• [Your task]: Reproduce the line that contains "none -> turquoise headphones" and every line after it through the end of the records, exactly, with nothing added.

Dataset records
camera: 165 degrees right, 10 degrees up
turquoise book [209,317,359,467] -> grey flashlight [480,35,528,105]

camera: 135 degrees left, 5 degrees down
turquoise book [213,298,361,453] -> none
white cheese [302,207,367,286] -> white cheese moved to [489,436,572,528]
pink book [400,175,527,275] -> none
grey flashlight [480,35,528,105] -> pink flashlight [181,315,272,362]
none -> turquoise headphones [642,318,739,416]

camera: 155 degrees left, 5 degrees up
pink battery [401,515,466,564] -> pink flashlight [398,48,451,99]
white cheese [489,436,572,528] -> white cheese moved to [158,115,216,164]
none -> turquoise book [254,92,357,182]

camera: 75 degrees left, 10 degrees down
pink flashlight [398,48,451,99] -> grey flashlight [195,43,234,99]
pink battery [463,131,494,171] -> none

• [Task output]:
none -> turquoise headphones [642,318,739,416]

camera: 155 degrees left, 5 degrees up
pink battery [401,515,466,564] -> pink flashlight [398,48,451,99]
white cheese [489,436,572,528] -> white cheese moved to [158,115,216,164]
none -> turquoise book [254,92,357,182]

camera: 75 degrees left, 10 degrees down
pink flashlight [398,48,451,99] -> grey flashlight [195,43,234,99]
pink battery [463,131,494,171] -> none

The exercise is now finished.